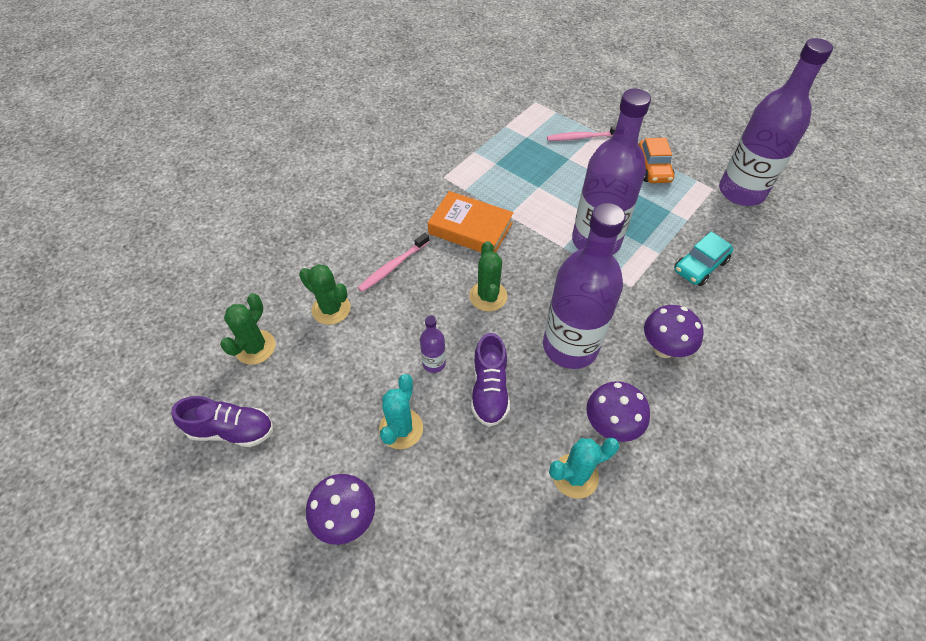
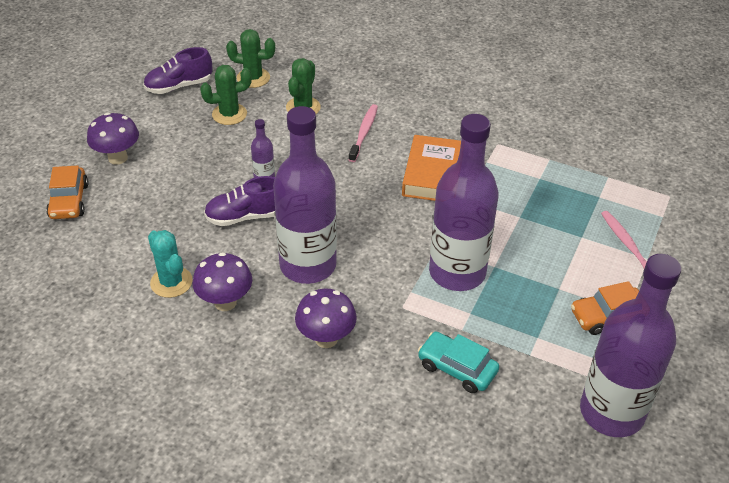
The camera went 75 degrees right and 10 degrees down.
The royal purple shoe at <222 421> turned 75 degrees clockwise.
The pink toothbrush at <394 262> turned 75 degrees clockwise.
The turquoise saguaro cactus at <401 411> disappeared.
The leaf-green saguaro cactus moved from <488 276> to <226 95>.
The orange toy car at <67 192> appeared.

HOW TO COMPLETE THIS TASK.
Give back exactly the lines running from the line containing "The royal purple" through the end of the material above, both included, and nothing beyond them.

OUTPUT.
The royal purple shoe at <222 421> turned 75 degrees clockwise.
The pink toothbrush at <394 262> turned 75 degrees clockwise.
The turquoise saguaro cactus at <401 411> disappeared.
The leaf-green saguaro cactus moved from <488 276> to <226 95>.
The orange toy car at <67 192> appeared.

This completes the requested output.